_WHAT YOU ARE ASKED TO DO_:
Starting with the line that contains "Correct, dark blue" and going on through the line that contains "Locate an element", change "dark brown hair" to "black hair" and leave everything else unchanged. Give back only those lines.

_DATA TO PROCESS_:
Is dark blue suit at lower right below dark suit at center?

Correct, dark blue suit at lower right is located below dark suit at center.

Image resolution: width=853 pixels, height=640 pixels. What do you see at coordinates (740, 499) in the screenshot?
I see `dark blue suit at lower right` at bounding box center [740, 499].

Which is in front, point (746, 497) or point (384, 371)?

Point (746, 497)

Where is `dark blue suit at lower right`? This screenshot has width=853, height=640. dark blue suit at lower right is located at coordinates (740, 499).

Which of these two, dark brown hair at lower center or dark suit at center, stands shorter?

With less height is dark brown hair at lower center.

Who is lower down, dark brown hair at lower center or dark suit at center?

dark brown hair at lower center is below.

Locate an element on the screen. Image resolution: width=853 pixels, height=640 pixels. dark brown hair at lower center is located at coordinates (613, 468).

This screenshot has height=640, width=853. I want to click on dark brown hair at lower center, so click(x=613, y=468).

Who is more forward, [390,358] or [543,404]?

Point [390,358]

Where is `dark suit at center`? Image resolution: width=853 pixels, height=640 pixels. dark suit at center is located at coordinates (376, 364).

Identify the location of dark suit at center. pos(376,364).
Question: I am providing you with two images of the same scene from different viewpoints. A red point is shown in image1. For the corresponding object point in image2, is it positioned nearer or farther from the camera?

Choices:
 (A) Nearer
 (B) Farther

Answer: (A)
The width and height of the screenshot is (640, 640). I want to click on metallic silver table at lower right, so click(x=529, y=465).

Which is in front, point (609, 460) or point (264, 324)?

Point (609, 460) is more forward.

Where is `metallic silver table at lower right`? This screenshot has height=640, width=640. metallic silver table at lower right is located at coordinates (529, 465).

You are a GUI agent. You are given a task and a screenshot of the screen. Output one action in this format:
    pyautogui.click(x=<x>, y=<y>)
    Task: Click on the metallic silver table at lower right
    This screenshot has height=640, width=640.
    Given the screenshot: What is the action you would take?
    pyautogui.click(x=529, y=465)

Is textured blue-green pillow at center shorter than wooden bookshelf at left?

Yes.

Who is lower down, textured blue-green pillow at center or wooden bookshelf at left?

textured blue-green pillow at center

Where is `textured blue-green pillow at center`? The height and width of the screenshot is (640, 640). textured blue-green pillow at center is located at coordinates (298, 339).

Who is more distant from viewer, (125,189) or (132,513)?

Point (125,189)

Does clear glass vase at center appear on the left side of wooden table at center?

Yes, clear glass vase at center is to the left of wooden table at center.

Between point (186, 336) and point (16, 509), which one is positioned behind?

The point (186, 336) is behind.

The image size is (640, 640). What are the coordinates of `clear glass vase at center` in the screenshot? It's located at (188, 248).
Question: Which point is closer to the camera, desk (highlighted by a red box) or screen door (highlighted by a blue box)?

_RESPONSE AREA_:
Correct, dark blue suit at lower right is located below dark suit at center.

Image resolution: width=853 pixels, height=640 pixels. What do you see at coordinates (740, 499) in the screenshot?
I see `dark blue suit at lower right` at bounding box center [740, 499].

Which is in front, point (746, 497) or point (384, 371)?

Point (746, 497)

Where is `dark blue suit at lower right`? This screenshot has width=853, height=640. dark blue suit at lower right is located at coordinates (740, 499).

Which of these two, black hair at lower center or dark suit at center, stands shorter?

With less height is black hair at lower center.

Who is lower down, black hair at lower center or dark suit at center?

black hair at lower center is below.

Locate an element on the screen. Image resolution: width=853 pixels, height=640 pixels. black hair at lower center is located at coordinates (613, 468).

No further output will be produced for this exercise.